* [WORK ITEM] Please set down each record exactly as it appears, but leave out any pictures.

* [LISTED RECORDS]

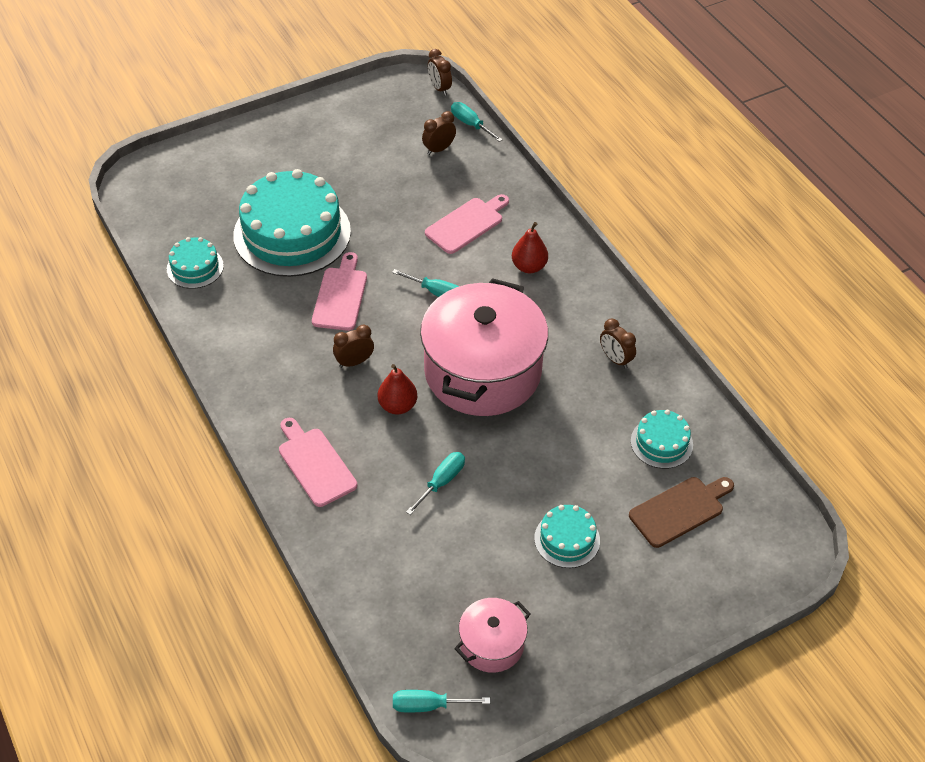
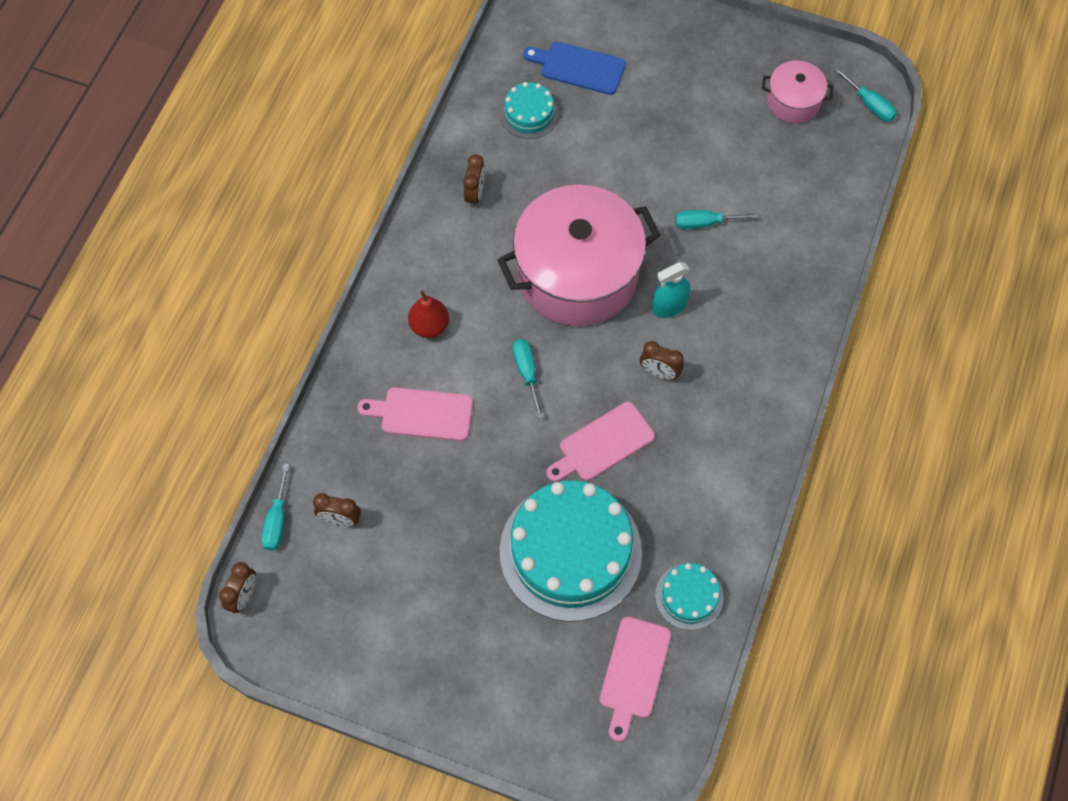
camera: 130 degrees left, 15 degrees up
pink cutting board [279,418,357,507] -> pink cutting board moved to [600,617,671,742]
red pear [378,364,417,414] -> turquoise spray bottle [652,262,691,318]
turquoise cake [534,505,600,568] -> none
brown cutting board [629,477,734,548] -> blue cutting board [523,42,626,95]

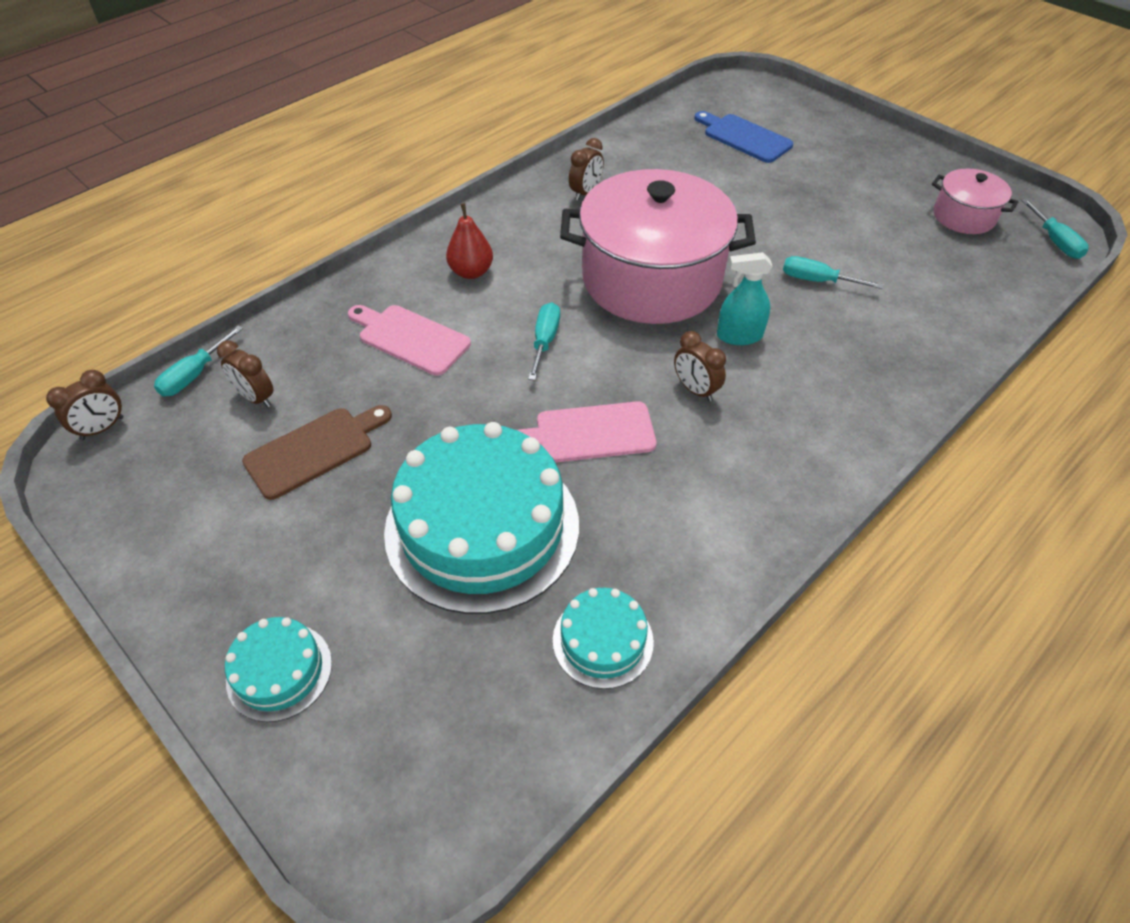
camera: 25 degrees right, 15 degrees down
turquoise cake [500,82,559,139] -> turquoise cake moved to [225,617,332,722]
pink cutting board [600,617,671,742] -> none
none -> brown cutting board [242,405,392,500]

* [FINISHED TASK]
camera: 130 degrees left, 15 degrees up
pink cutting board [279,418,357,507] -> pink cutting board moved to [600,617,671,742]
red pear [378,364,417,414] -> turquoise spray bottle [652,262,691,318]
turquoise cake [534,505,600,568] -> none
brown cutting board [629,477,734,548] -> blue cutting board [523,42,626,95]

camera: 25 degrees right, 15 degrees down
turquoise cake [500,82,559,139] -> turquoise cake moved to [225,617,332,722]
pink cutting board [600,617,671,742] -> none
none -> brown cutting board [242,405,392,500]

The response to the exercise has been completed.